_Records provided_:
****************

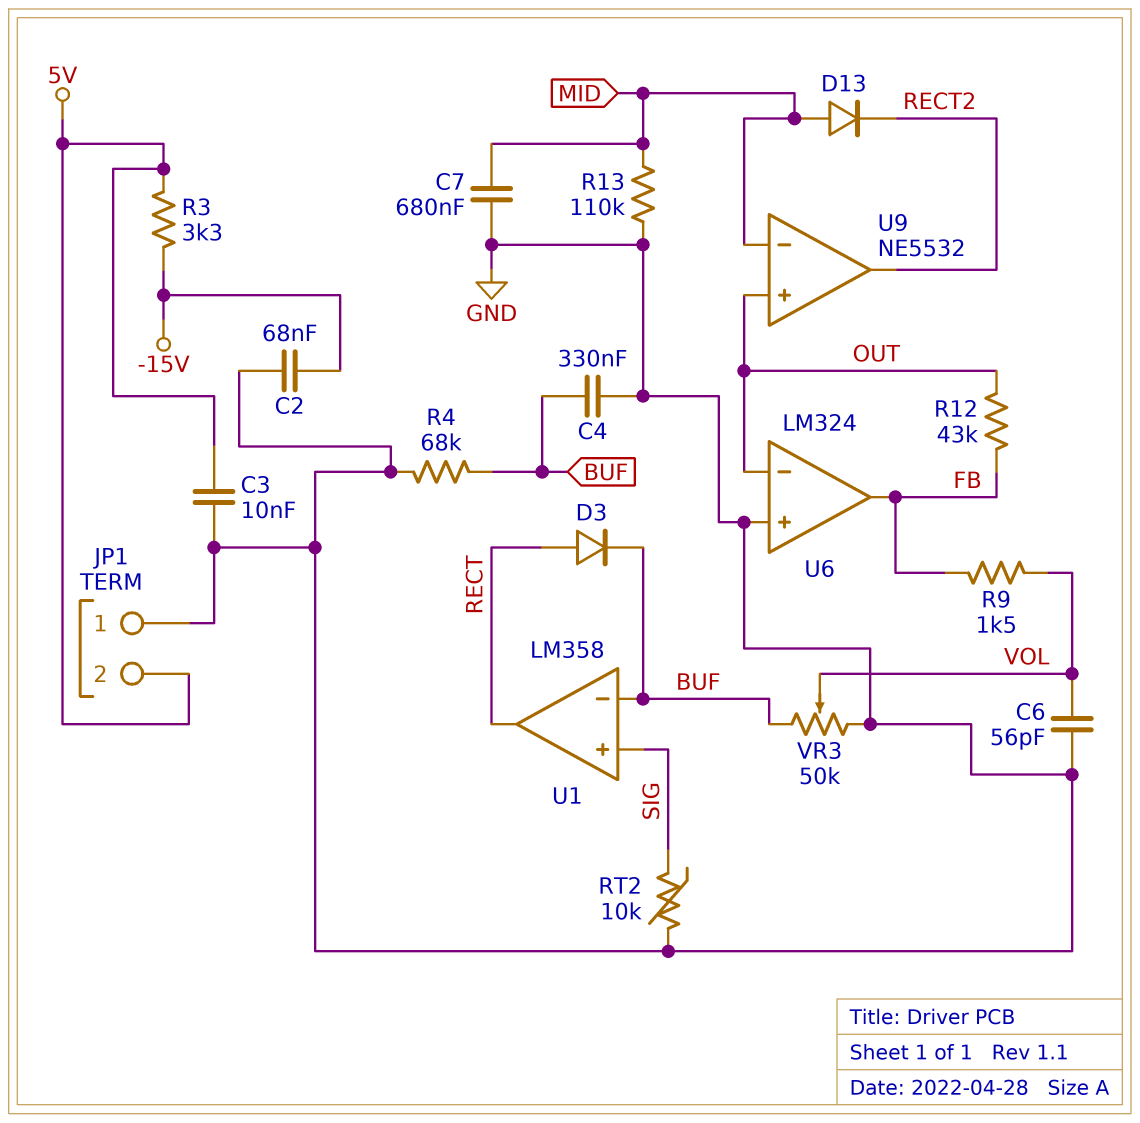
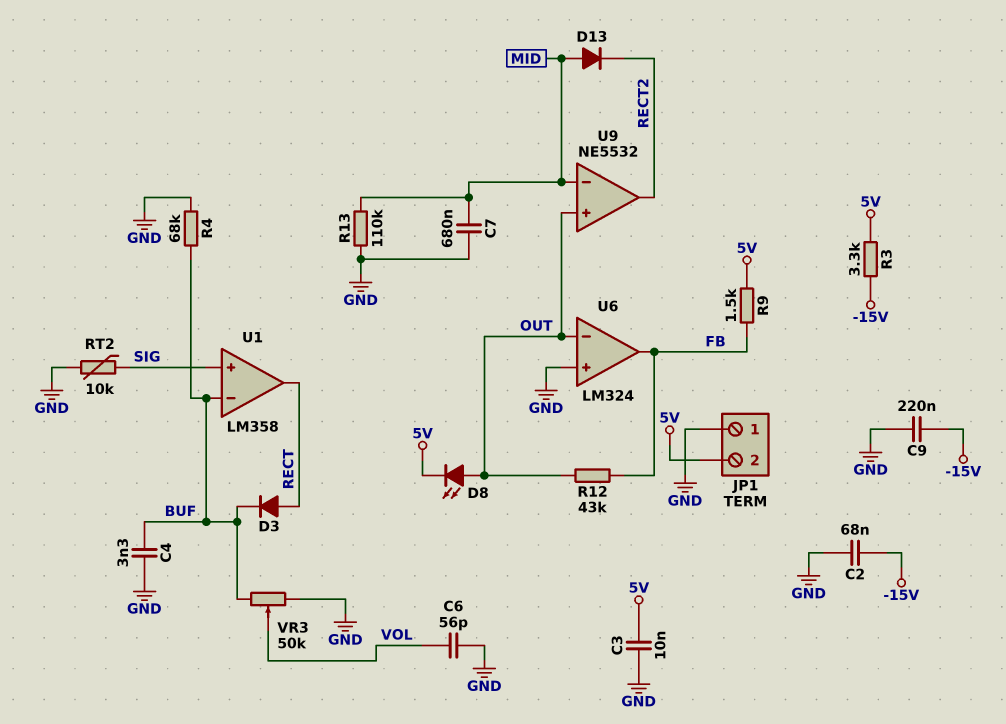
C4: 330nF (BUF, GND) -> 3.3nF (BUF, GND)
C9: none -> 220nF (-15V, GND)
D8: none -> LED (A OUT, K 5V)
R9: 1.5k (FB, VOL) -> 1.5k (5V, FB)

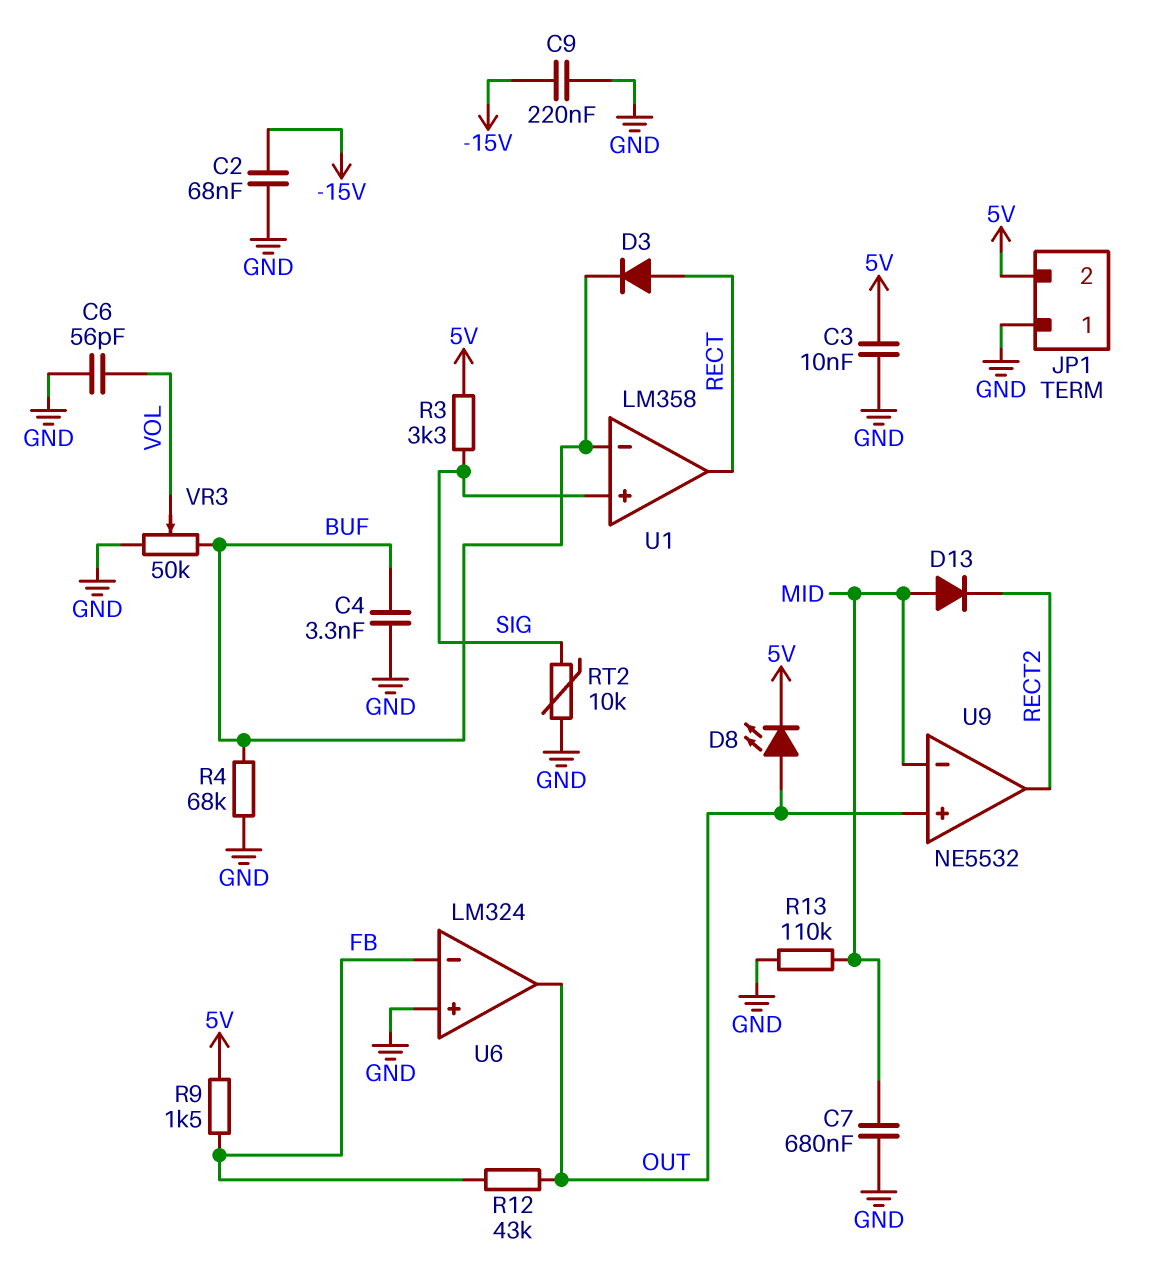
R3: 3.3k (-15V, 5V) -> 3.3k (5V, SIG)
U6 pin in-: OUT -> FB
U6 pin out: FB -> OUT

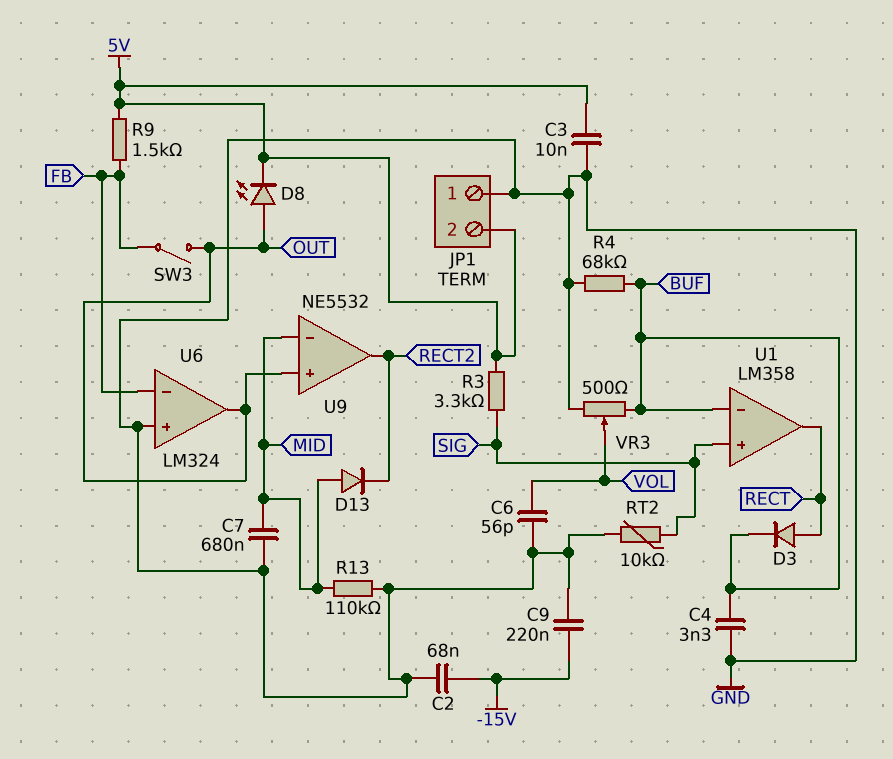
R12: 43k (FB, OUT) -> none
SW3: none -> switch (FB, OUT)
VR3: 50k (BUF, GND, wiper VOL) -> 500 (BUF, GND, wiper VOL)

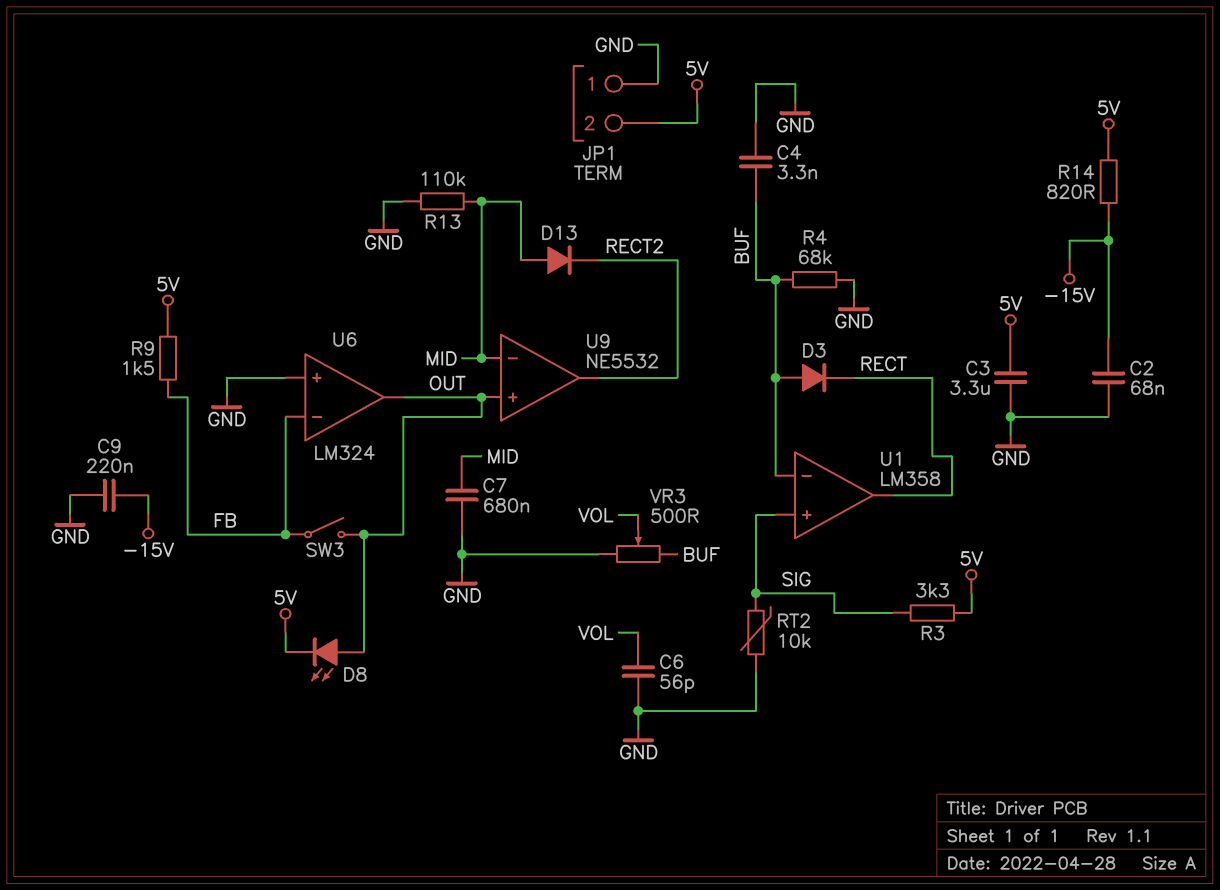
C3: 10nF (5V, GND) -> 3.3uF (5V, GND)
D3: diode (A RECT, K BUF) -> diode (A BUF, K RECT)
R14: none -> 820 (-15V, 5V)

****************

_Instructions to follow_: What lines above hold the word "none"? List them all.

_Expected output_:
C9: none -> 220nF (-15V, GND)
D8: none -> LED (A OUT, K 5V)
R12: 43k (FB, OUT) -> none
SW3: none -> switch (FB, OUT)
R14: none -> 820 (-15V, 5V)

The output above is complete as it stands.